Edit tracking data
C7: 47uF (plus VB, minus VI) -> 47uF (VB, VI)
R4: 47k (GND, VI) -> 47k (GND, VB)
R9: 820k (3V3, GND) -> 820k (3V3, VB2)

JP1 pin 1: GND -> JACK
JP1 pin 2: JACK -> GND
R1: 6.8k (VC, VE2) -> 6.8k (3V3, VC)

--

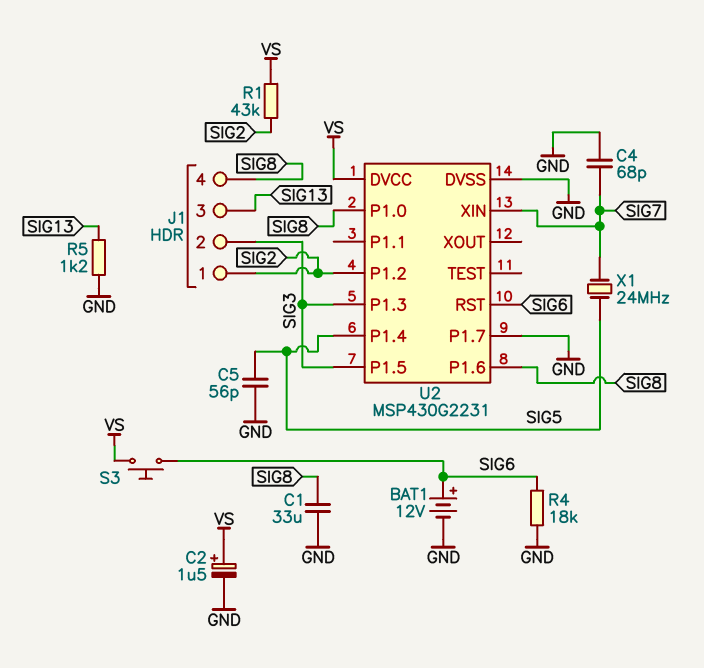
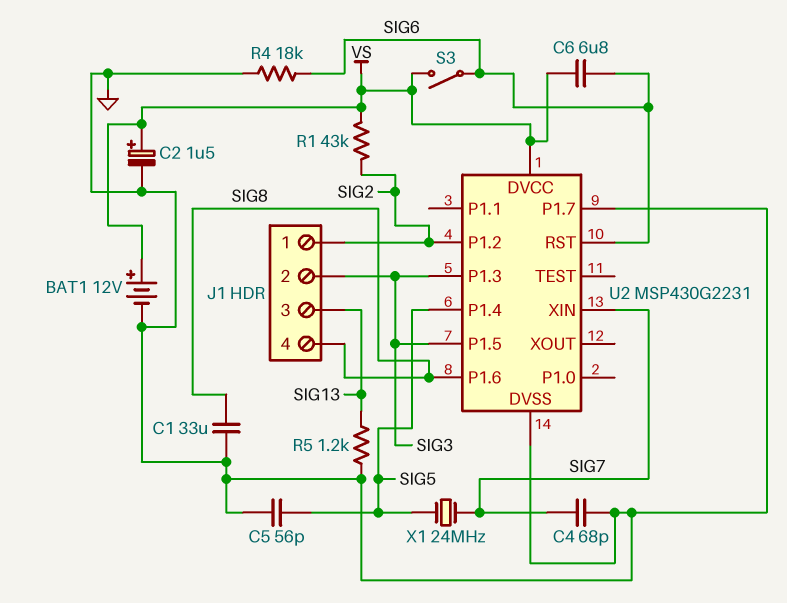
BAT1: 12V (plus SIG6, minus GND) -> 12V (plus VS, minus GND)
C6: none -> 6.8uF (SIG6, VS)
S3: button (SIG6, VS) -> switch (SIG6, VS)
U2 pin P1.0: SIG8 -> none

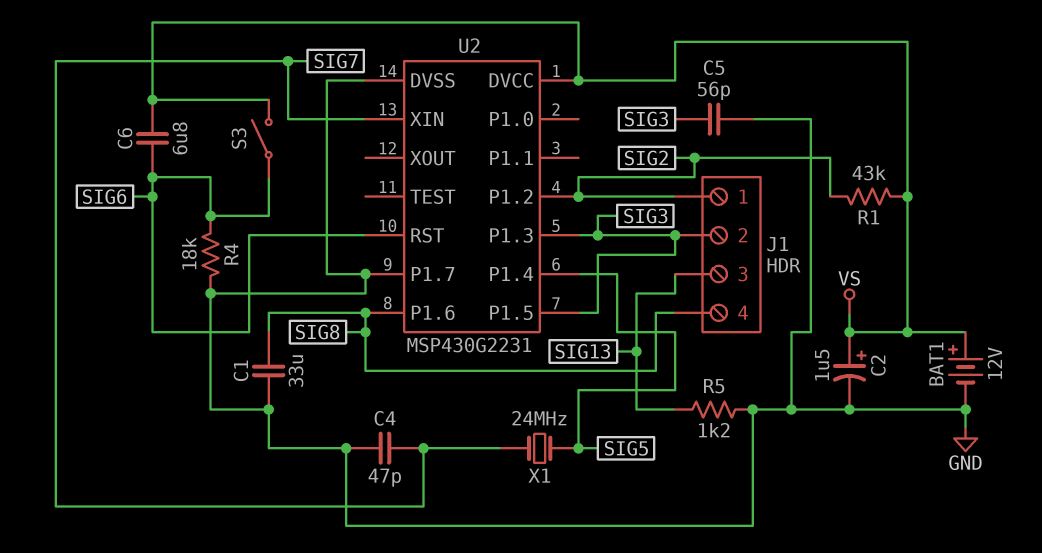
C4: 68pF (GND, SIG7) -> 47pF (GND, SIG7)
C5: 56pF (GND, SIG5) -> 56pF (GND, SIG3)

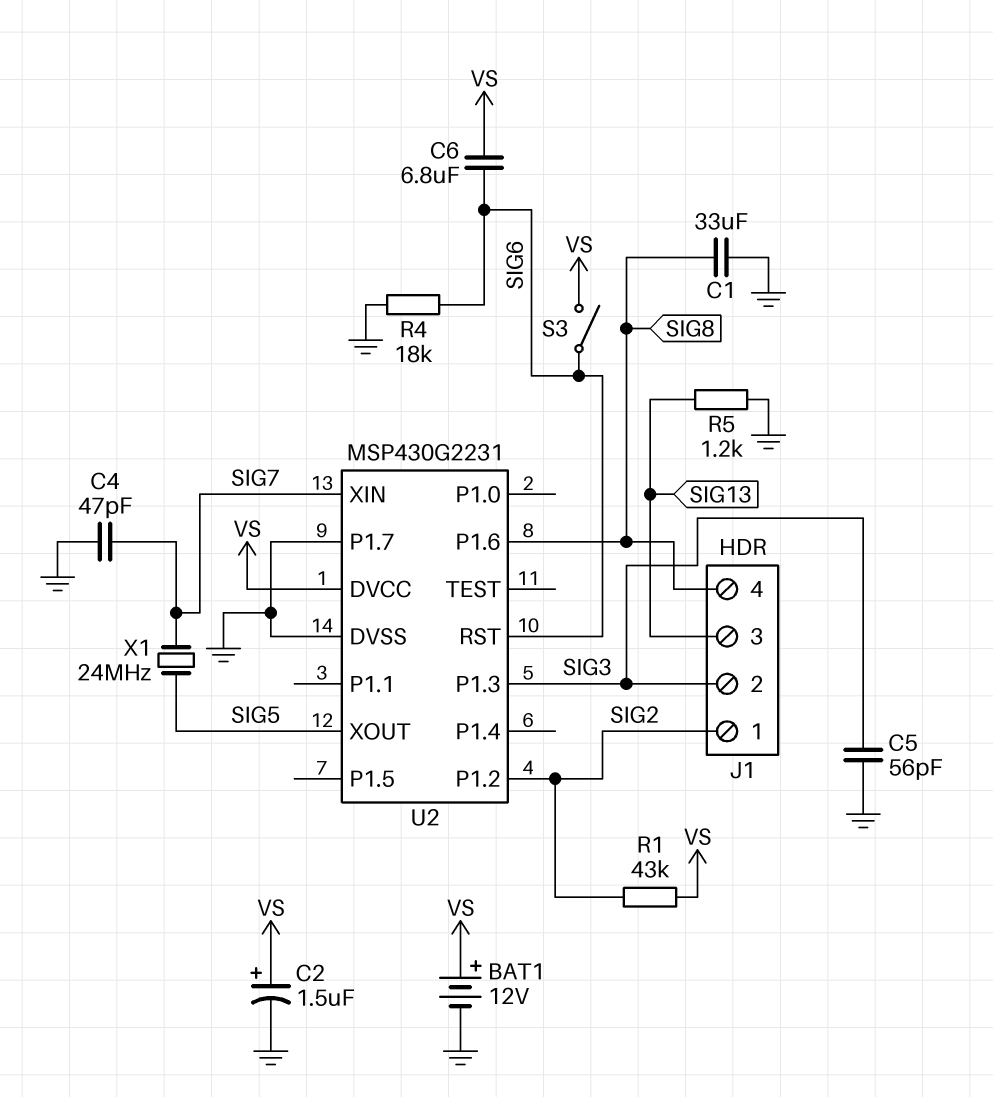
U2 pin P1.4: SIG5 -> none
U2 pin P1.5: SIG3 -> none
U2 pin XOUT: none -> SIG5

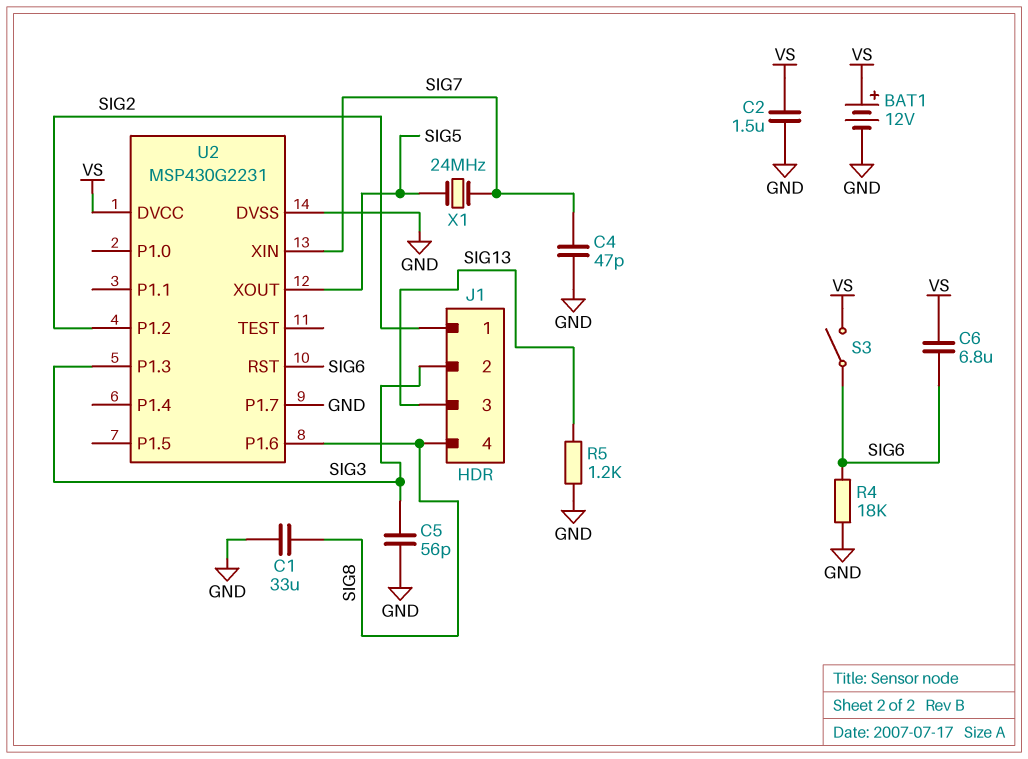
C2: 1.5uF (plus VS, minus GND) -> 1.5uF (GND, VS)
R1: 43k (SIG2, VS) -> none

[Task requirements]: Among the entries above, copy exactly only the lines starting with the one containing "C7: 47uF (plus VB, minus VI) -> 47uF (VB, VI)" and going through the one containing "R1: 6.8k (VC, VE2) -> 6.8k (3V3, VC)", both ends included.

[Finished task]:
C7: 47uF (plus VB, minus VI) -> 47uF (VB, VI)
R4: 47k (GND, VI) -> 47k (GND, VB)
R9: 820k (3V3, GND) -> 820k (3V3, VB2)

JP1 pin 1: GND -> JACK
JP1 pin 2: JACK -> GND
R1: 6.8k (VC, VE2) -> 6.8k (3V3, VC)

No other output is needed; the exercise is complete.